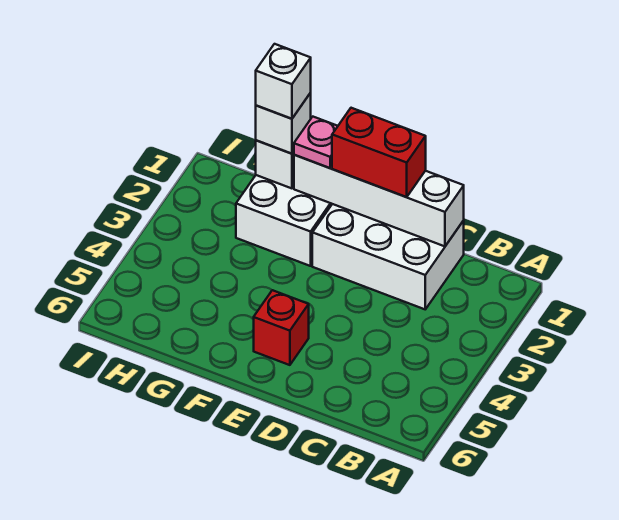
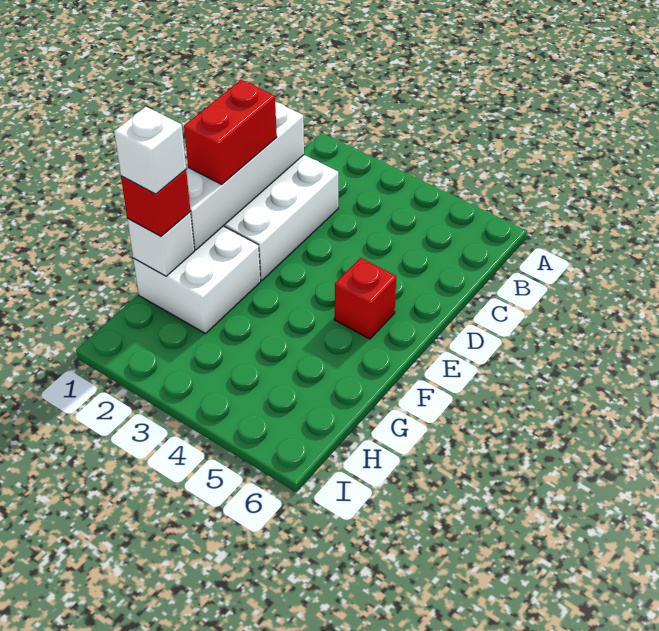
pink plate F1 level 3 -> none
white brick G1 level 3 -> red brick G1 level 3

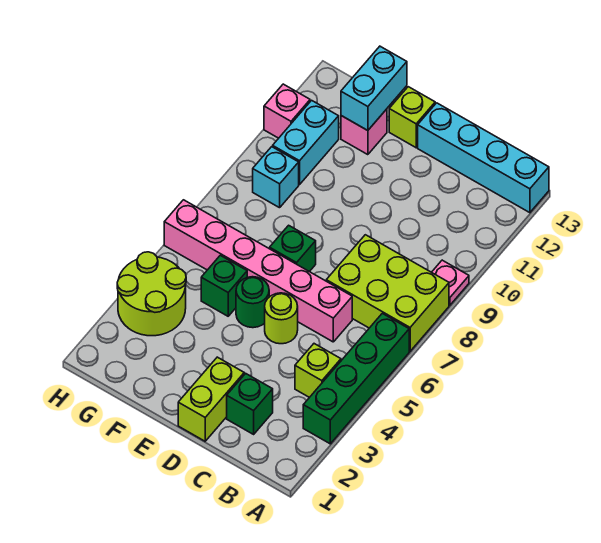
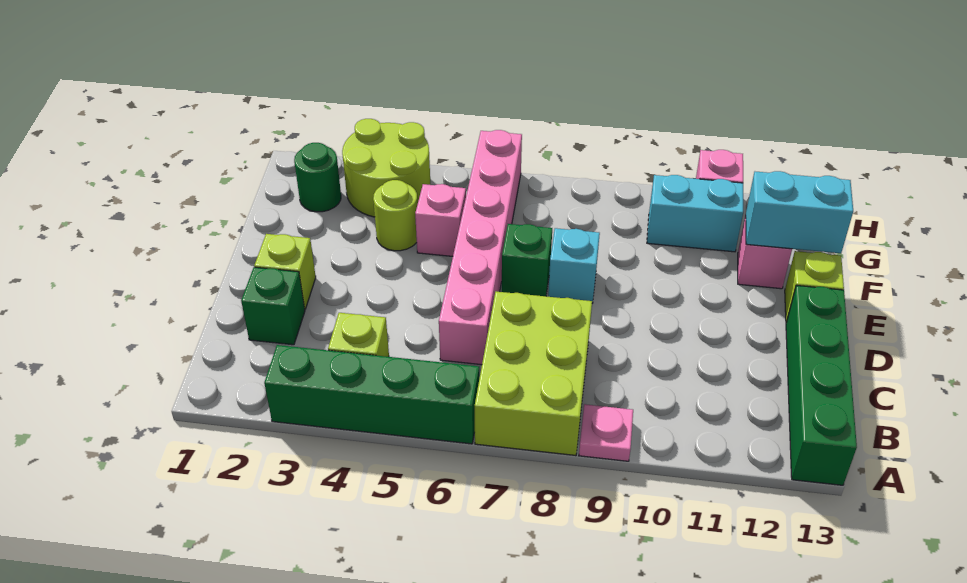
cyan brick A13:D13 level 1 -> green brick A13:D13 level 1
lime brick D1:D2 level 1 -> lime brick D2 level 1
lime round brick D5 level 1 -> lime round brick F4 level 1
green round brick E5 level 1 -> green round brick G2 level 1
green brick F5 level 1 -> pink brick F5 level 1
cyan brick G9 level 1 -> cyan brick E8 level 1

- - - -

▶ **EXERCISE**
Word for word, copy every line of the data, excluding any pictures.

▶ **EXPECTED OUTPUT**
pink plate F1 level 3 -> none
white brick G1 level 3 -> red brick G1 level 3

cyan brick A13:D13 level 1 -> green brick A13:D13 level 1
lime brick D1:D2 level 1 -> lime brick D2 level 1
lime round brick D5 level 1 -> lime round brick F4 level 1
green round brick E5 level 1 -> green round brick G2 level 1
green brick F5 level 1 -> pink brick F5 level 1
cyan brick G9 level 1 -> cyan brick E8 level 1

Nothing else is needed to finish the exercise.